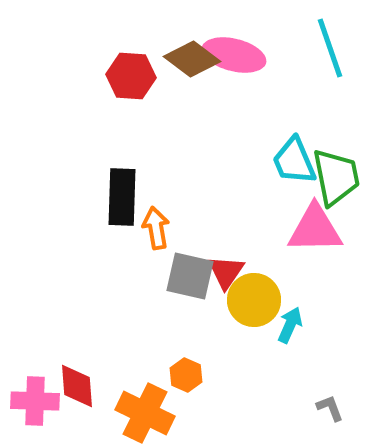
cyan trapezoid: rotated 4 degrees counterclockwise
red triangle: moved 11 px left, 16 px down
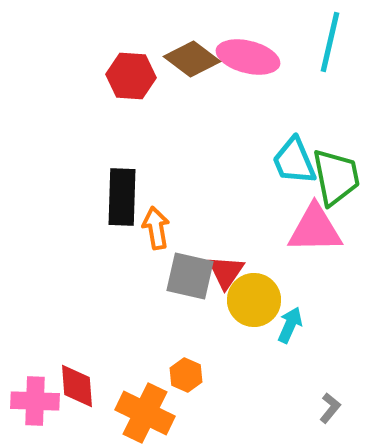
cyan line: moved 6 px up; rotated 32 degrees clockwise
pink ellipse: moved 14 px right, 2 px down
gray L-shape: rotated 60 degrees clockwise
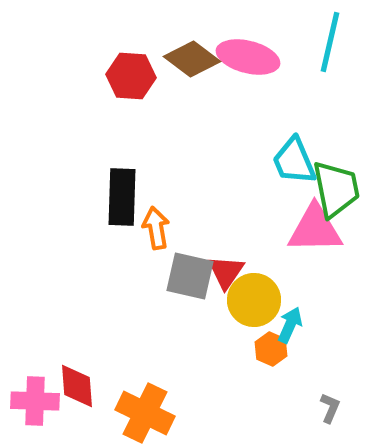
green trapezoid: moved 12 px down
orange hexagon: moved 85 px right, 26 px up
gray L-shape: rotated 16 degrees counterclockwise
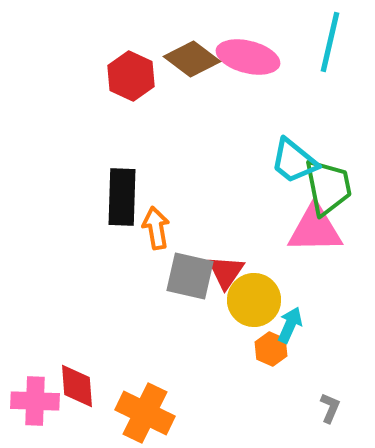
red hexagon: rotated 21 degrees clockwise
cyan trapezoid: rotated 28 degrees counterclockwise
green trapezoid: moved 8 px left, 2 px up
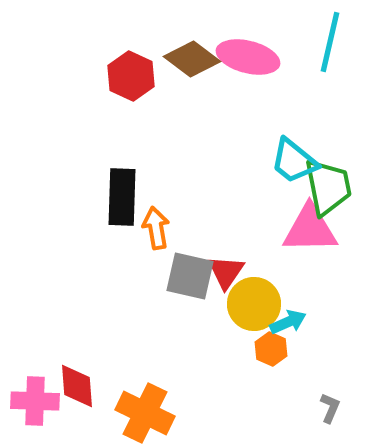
pink triangle: moved 5 px left
yellow circle: moved 4 px down
cyan arrow: moved 2 px left, 3 px up; rotated 42 degrees clockwise
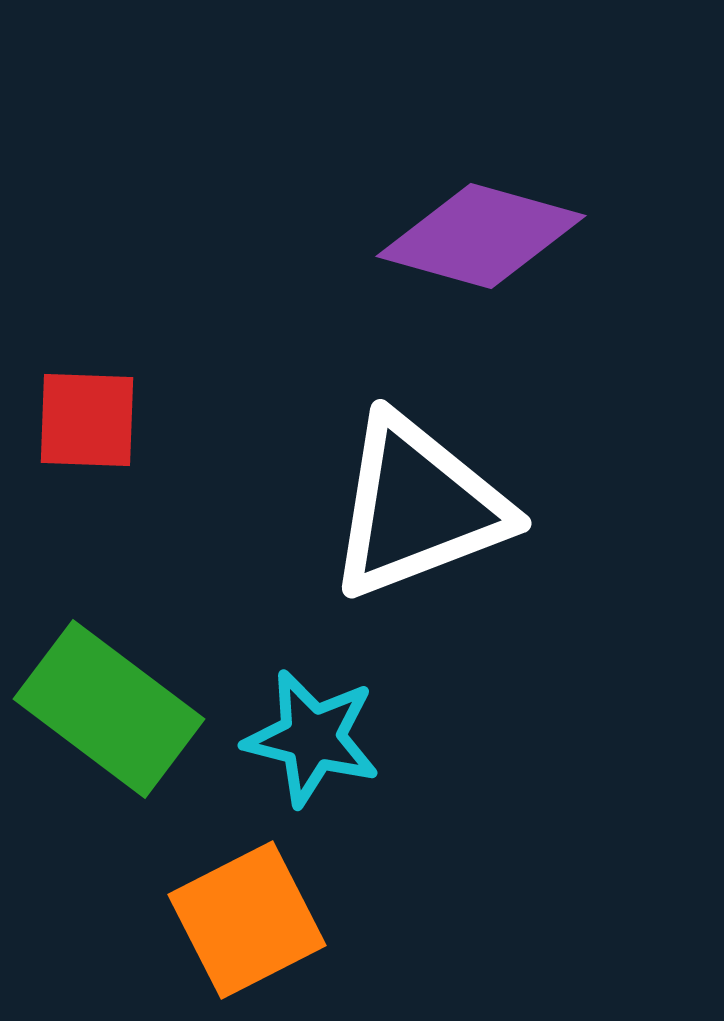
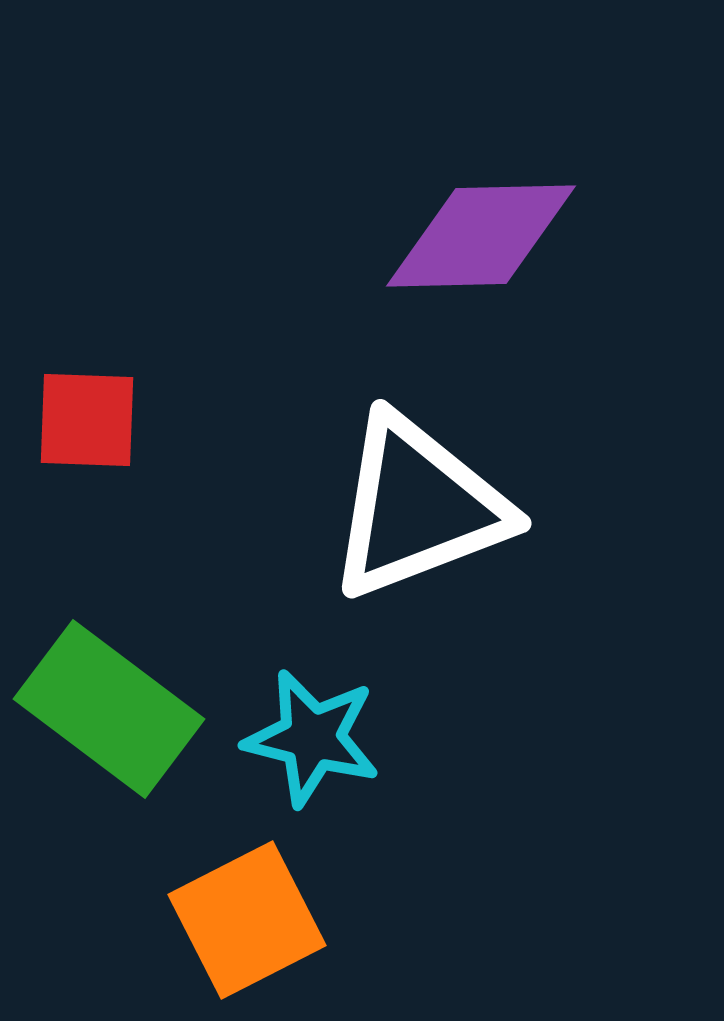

☆ ☆ ☆ ☆ ☆

### TASK INSTRUCTIONS
Write out every line of the listing above word for word, omitting the picture markers.

### RIGHT ANSWER
cyan trapezoid: rotated 4 degrees counterclockwise
red triangle: moved 11 px left, 16 px down
cyan line: moved 6 px up; rotated 32 degrees clockwise
pink ellipse: moved 14 px right, 2 px down
gray L-shape: rotated 60 degrees clockwise
green trapezoid: moved 12 px down
orange hexagon: moved 85 px right, 26 px up
gray L-shape: rotated 16 degrees counterclockwise
red hexagon: rotated 21 degrees clockwise
cyan trapezoid: rotated 28 degrees counterclockwise
green trapezoid: moved 8 px left, 2 px up
pink triangle: moved 5 px left
yellow circle: moved 4 px down
cyan arrow: moved 2 px left, 3 px up; rotated 42 degrees clockwise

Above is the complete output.